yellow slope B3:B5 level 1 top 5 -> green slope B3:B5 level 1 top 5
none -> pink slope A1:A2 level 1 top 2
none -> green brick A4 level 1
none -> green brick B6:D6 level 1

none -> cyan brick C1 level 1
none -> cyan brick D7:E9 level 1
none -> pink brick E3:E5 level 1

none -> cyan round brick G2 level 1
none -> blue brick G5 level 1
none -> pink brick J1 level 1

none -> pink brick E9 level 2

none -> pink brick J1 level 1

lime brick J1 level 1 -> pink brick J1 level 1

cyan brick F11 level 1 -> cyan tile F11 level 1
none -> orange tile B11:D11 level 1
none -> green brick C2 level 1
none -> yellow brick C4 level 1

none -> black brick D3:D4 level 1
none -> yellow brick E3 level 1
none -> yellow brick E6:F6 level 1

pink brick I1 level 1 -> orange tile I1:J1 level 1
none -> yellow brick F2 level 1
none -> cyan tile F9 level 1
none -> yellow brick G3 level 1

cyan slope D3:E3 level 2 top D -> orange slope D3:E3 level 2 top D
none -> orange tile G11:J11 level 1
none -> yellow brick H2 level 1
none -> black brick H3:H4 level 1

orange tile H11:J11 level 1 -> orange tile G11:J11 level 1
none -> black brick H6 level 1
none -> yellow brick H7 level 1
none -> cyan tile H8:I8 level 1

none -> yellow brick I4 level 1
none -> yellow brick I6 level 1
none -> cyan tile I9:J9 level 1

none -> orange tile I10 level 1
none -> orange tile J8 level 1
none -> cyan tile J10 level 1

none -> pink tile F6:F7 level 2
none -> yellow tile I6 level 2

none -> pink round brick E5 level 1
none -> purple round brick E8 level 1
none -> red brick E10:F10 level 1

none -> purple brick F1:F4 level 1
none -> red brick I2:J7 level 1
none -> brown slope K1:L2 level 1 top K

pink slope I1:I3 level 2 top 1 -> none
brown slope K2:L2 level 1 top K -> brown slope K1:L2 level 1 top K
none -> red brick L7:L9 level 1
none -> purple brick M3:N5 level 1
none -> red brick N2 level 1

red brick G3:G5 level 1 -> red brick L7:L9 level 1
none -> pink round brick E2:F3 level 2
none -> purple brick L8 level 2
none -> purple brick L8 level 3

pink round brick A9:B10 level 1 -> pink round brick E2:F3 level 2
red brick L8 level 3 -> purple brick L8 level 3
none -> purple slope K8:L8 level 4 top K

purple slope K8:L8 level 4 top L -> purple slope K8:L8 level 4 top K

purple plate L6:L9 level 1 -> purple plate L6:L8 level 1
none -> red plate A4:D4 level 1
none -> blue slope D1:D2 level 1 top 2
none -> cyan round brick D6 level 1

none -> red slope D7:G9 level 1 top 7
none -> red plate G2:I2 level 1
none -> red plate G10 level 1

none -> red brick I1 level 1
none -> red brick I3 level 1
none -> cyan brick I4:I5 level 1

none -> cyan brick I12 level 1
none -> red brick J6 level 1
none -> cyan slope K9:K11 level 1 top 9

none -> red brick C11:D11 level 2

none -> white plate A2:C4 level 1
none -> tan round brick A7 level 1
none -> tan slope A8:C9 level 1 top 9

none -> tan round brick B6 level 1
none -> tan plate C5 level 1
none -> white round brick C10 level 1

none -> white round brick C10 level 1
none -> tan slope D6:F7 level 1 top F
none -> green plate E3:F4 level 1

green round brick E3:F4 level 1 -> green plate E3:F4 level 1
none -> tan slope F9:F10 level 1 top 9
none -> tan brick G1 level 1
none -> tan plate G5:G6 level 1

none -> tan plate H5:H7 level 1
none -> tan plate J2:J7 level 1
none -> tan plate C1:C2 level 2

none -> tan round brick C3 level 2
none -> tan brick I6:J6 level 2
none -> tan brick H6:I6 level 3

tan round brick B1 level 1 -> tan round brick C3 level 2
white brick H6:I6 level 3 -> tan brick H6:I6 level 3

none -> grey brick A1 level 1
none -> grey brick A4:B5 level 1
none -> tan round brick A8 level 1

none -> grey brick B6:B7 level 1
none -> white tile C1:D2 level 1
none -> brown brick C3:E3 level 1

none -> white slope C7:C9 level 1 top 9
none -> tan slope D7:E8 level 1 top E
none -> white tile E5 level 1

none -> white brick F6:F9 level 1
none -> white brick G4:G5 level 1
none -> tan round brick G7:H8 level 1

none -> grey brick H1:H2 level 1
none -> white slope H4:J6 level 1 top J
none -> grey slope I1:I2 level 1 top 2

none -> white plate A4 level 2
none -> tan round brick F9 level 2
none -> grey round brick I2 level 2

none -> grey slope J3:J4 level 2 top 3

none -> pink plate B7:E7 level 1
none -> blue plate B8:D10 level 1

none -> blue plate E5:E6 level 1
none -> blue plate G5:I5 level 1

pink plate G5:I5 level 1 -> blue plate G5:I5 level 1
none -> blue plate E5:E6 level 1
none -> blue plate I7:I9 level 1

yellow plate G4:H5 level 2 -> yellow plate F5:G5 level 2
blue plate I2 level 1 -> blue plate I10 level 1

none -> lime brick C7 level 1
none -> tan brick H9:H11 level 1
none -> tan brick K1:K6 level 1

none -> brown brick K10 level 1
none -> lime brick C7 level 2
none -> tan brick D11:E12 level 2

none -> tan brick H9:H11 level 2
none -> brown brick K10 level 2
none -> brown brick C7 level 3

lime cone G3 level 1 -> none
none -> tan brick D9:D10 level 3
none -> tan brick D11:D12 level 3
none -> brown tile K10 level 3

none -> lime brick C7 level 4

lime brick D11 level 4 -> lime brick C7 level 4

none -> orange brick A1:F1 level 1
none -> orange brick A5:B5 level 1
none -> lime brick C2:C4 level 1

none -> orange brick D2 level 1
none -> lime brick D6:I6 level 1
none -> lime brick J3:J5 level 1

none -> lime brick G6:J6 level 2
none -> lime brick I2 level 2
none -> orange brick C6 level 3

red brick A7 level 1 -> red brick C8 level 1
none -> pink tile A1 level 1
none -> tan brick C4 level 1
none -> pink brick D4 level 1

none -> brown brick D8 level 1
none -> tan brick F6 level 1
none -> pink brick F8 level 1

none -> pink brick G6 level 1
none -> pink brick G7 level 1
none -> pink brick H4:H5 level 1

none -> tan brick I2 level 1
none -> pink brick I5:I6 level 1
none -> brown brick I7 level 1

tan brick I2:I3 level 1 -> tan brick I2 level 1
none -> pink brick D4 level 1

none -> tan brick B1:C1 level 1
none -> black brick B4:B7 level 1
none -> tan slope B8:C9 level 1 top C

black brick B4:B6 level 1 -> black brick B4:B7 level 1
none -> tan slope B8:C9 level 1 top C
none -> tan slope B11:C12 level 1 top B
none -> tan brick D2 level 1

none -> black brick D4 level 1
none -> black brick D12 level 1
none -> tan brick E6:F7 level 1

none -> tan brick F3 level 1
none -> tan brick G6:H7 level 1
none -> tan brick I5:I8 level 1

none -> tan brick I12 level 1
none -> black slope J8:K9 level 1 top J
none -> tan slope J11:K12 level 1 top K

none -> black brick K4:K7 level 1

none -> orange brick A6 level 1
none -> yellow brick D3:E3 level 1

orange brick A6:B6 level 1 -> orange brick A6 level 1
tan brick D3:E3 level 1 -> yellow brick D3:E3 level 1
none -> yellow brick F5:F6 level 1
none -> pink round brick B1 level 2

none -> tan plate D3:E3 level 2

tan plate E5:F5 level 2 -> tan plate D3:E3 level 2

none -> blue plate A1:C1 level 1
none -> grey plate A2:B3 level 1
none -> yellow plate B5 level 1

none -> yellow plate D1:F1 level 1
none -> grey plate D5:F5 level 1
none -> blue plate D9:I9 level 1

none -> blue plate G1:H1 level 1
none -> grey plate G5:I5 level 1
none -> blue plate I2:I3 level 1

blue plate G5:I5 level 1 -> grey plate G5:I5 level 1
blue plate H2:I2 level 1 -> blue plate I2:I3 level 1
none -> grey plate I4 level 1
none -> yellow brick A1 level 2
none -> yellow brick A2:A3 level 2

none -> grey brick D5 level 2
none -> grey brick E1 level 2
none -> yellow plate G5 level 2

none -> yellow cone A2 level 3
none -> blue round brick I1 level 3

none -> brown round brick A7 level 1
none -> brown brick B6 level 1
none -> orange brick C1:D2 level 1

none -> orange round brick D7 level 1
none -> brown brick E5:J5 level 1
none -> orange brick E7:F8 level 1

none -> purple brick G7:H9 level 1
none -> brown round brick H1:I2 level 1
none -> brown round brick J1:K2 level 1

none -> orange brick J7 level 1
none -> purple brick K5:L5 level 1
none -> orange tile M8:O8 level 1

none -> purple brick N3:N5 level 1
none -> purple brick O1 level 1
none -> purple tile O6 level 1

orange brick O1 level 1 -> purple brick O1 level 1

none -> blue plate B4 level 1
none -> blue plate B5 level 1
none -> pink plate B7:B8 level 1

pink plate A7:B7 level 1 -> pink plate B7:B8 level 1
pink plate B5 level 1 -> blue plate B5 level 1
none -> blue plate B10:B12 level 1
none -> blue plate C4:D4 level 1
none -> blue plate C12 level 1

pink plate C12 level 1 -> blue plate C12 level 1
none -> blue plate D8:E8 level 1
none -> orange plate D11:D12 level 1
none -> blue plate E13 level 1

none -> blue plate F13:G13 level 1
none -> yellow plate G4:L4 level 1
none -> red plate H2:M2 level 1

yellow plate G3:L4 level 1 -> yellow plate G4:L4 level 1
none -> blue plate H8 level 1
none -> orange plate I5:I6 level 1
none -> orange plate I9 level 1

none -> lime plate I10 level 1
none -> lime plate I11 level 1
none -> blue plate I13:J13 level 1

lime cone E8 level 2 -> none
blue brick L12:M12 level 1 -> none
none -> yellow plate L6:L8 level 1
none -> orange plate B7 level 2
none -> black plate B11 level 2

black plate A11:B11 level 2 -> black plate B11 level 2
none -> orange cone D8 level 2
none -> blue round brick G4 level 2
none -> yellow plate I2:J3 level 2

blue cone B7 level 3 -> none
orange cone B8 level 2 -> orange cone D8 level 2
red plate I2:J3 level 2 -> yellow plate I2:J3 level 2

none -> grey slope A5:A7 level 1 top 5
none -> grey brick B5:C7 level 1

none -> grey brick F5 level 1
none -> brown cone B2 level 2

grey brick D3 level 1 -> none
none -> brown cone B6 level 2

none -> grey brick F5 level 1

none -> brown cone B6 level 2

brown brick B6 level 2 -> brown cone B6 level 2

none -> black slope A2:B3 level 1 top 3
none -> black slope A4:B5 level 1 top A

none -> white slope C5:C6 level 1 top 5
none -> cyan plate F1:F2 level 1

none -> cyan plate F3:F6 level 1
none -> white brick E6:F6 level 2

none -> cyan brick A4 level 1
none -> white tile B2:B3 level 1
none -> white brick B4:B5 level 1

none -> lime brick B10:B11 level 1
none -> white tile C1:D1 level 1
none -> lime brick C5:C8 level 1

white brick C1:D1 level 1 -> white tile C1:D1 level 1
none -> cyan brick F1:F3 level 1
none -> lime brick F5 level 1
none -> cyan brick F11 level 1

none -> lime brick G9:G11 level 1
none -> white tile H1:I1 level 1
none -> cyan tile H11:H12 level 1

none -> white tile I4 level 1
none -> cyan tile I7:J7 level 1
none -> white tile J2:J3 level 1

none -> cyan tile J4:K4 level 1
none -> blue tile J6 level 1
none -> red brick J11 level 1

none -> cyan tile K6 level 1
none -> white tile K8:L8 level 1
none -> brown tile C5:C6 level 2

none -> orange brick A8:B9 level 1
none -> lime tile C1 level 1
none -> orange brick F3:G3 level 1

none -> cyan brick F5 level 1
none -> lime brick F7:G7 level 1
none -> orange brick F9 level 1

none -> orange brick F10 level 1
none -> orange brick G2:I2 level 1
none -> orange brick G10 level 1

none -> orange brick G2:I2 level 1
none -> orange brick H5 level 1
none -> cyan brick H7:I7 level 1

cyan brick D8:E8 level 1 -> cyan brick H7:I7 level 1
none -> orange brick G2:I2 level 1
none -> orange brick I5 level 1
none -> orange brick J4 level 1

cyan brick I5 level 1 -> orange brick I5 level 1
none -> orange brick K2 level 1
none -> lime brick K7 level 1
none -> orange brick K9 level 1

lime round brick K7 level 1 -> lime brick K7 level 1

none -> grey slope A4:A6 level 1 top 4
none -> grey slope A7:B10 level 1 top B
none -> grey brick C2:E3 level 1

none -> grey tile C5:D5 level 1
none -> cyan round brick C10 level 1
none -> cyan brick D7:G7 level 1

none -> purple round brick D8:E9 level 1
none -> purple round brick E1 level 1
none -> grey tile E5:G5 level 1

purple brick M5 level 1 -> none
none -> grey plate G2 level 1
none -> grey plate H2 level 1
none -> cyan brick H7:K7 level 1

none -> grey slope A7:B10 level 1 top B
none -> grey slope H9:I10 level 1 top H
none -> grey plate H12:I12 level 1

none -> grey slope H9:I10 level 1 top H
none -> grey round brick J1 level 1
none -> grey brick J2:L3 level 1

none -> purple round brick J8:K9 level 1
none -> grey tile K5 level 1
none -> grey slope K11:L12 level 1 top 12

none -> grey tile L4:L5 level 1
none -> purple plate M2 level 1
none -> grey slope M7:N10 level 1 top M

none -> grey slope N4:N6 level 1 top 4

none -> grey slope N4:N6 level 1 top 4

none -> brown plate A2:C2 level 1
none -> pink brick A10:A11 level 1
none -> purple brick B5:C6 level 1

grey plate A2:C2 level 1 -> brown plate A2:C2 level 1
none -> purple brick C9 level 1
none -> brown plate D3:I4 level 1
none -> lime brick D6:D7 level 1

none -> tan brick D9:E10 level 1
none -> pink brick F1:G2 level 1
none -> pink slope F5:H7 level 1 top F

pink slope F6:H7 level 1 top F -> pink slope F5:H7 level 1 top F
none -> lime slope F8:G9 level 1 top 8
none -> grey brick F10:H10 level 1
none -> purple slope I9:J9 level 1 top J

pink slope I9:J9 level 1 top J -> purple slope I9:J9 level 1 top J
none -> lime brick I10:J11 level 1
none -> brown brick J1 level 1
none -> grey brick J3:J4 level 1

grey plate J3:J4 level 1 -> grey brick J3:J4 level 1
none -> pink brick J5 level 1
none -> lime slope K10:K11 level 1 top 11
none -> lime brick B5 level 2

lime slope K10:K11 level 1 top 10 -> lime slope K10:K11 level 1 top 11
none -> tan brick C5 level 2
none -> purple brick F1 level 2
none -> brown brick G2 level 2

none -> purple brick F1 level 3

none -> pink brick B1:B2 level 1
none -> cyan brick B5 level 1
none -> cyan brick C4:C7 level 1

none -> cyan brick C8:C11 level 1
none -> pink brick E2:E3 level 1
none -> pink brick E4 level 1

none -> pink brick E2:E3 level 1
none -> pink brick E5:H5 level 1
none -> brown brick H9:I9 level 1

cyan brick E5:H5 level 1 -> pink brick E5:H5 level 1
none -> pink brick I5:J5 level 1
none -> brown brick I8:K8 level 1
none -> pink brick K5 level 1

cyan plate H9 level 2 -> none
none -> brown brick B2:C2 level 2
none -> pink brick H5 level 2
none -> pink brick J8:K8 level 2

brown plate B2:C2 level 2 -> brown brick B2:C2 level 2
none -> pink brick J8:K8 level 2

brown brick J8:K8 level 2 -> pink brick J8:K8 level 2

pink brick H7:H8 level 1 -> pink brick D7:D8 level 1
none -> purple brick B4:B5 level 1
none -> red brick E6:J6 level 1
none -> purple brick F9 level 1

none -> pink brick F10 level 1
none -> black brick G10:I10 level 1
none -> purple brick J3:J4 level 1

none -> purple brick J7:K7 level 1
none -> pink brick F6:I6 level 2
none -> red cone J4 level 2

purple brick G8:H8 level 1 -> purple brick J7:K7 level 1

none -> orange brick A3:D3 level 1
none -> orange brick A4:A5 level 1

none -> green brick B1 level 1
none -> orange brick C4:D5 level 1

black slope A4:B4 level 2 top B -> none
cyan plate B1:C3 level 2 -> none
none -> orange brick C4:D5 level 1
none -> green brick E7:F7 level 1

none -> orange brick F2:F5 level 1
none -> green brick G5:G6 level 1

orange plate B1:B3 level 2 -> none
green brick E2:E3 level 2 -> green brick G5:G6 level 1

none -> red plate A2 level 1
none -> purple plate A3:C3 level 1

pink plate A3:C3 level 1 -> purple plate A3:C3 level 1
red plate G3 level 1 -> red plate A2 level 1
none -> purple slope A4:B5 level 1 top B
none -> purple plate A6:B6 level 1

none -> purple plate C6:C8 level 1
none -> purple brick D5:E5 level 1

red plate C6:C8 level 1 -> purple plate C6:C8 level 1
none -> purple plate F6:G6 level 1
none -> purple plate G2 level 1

[PROBLEM DESCRIPTION] Transcribe the lines above between the line holding "none -> pink brick F8 level 1" and the line holding "none -> yellow cone A2 level 3", inclusive, exactly as they stand and with nothing added.

[SOLUTION TO THE PROBLEM]
none -> pink brick F8 level 1

none -> pink brick G6 level 1
none -> pink brick G7 level 1
none -> pink brick H4:H5 level 1

none -> tan brick I2 level 1
none -> pink brick I5:I6 level 1
none -> brown brick I7 level 1

tan brick I2:I3 level 1 -> tan brick I2 level 1
none -> pink brick D4 level 1

none -> tan brick B1:C1 level 1
none -> black brick B4:B7 level 1
none -> tan slope B8:C9 level 1 top C

black brick B4:B6 level 1 -> black brick B4:B7 level 1
none -> tan slope B8:C9 level 1 top C
none -> tan slope B11:C12 level 1 top B
none -> tan brick D2 level 1

none -> black brick D4 level 1
none -> black brick D12 level 1
none -> tan brick E6:F7 level 1

none -> tan brick F3 level 1
none -> tan brick G6:H7 level 1
none -> tan brick I5:I8 level 1

none -> tan brick I12 level 1
none -> black slope J8:K9 level 1 top J
none -> tan slope J11:K12 level 1 top K

none -> black brick K4:K7 level 1

none -> orange brick A6 level 1
none -> yellow brick D3:E3 level 1

orange brick A6:B6 level 1 -> orange brick A6 level 1
tan brick D3:E3 level 1 -> yellow brick D3:E3 level 1
none -> yellow brick F5:F6 level 1
none -> pink round brick B1 level 2

none -> tan plate D3:E3 level 2

tan plate E5:F5 level 2 -> tan plate D3:E3 level 2

none -> blue plate A1:C1 level 1
none -> grey plate A2:B3 level 1
none -> yellow plate B5 level 1

none -> yellow plate D1:F1 level 1
none -> grey plate D5:F5 level 1
none -> blue plate D9:I9 level 1

none -> blue plate G1:H1 level 1
none -> grey plate G5:I5 level 1
none -> blue plate I2:I3 level 1

blue plate G5:I5 level 1 -> grey plate G5:I5 level 1
blue plate H2:I2 level 1 -> blue plate I2:I3 level 1
none -> grey plate I4 level 1
none -> yellow brick A1 level 2
none -> yellow brick A2:A3 level 2

none -> grey brick D5 level 2
none -> grey brick E1 level 2
none -> yellow plate G5 level 2

none -> yellow cone A2 level 3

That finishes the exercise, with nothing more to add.